Every record is to be duplicated exactly as it reads, without its images.

Supplied information:

==*==

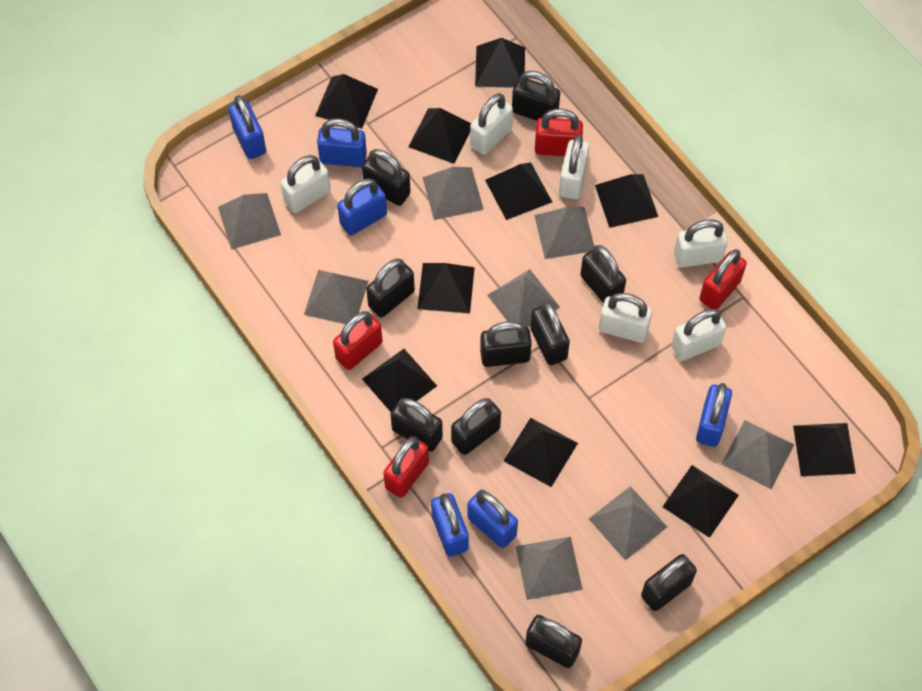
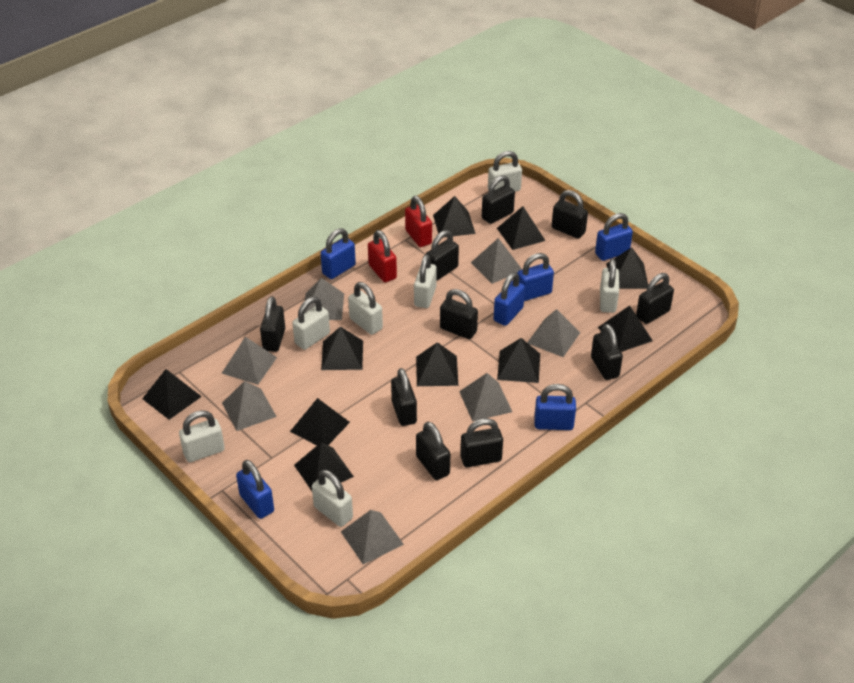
grey pyramid: 8 -> 7
red padlock: 4 -> 2
white padlock: 6 -> 7

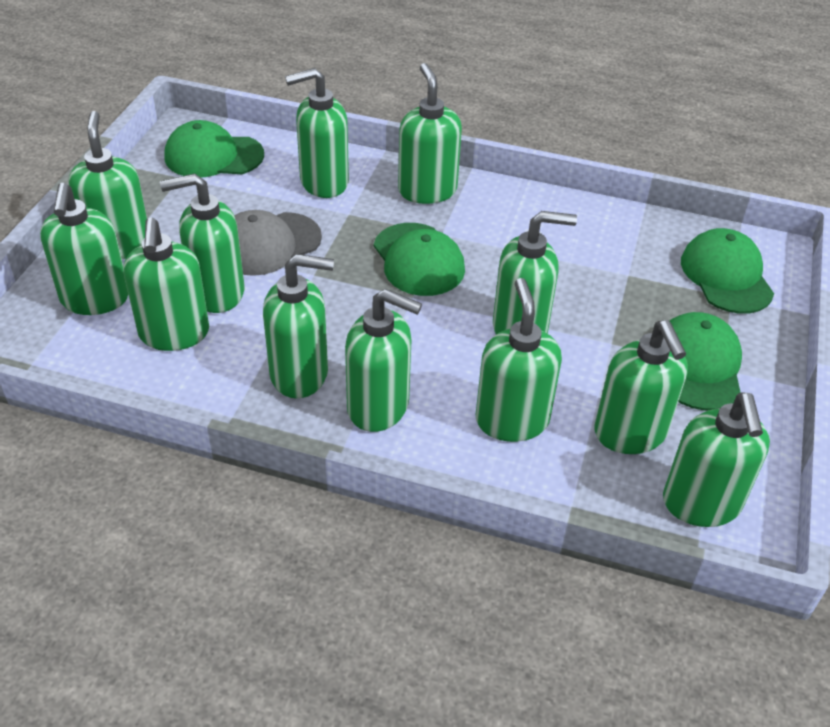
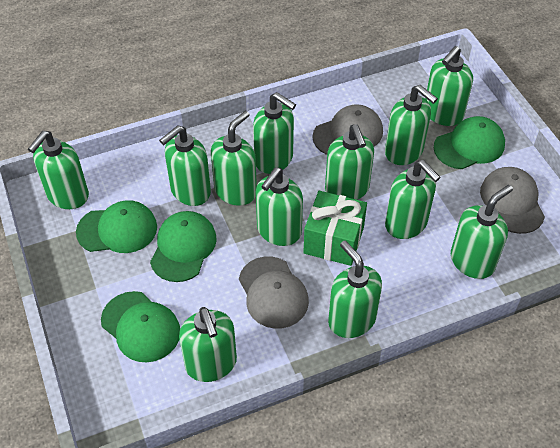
green gift: 0 -> 1
grey cap: 1 -> 3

==*==

Response:
grey pyramid: 8 -> 7
red padlock: 4 -> 2
white padlock: 6 -> 7

green gift: 0 -> 1
grey cap: 1 -> 3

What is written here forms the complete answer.